Work order: Search the entries for the word "blue" and report each line that has it.

(Coordinate-based change listings)

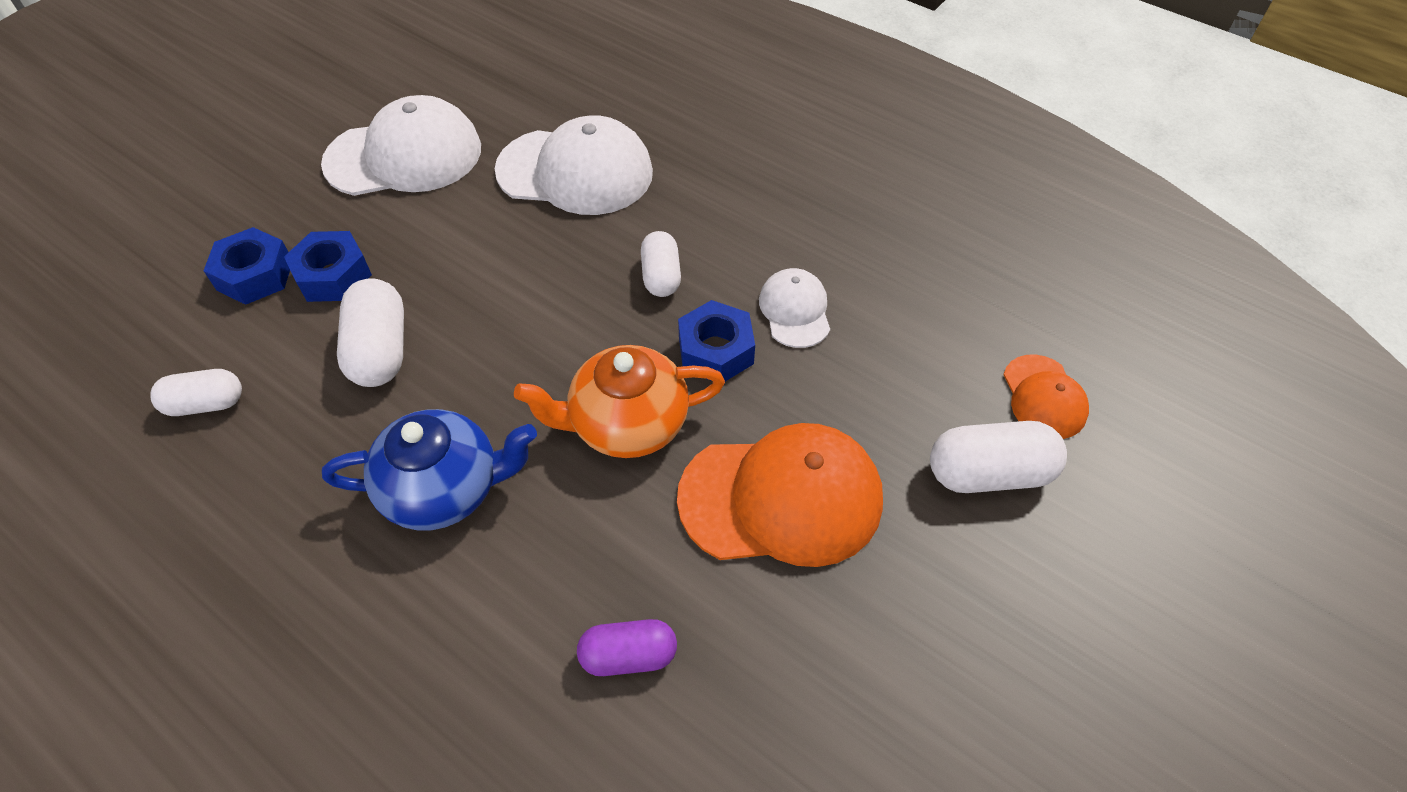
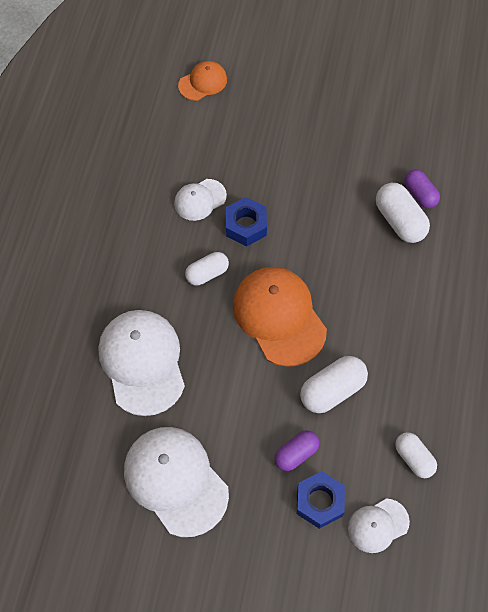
camera: 115 degrees left, 10 degrees up
(169, 322) = (378, 525): none -> white cap
(333, 275) = (296, 454): blue nut -> purple capsule
(445, 489) = (391, 307): blue teapot -> none
(627, 424) = (311, 246): orange teapot -> none
(781, 498) = (316, 167): orange cap -> orange cap (279, 317)
(989, 473) = (258, 94): white capsule -> white capsule (399, 221)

Answer space:
(333, 275) = (296, 454): blue nut -> purple capsule
(445, 489) = (391, 307): blue teapot -> none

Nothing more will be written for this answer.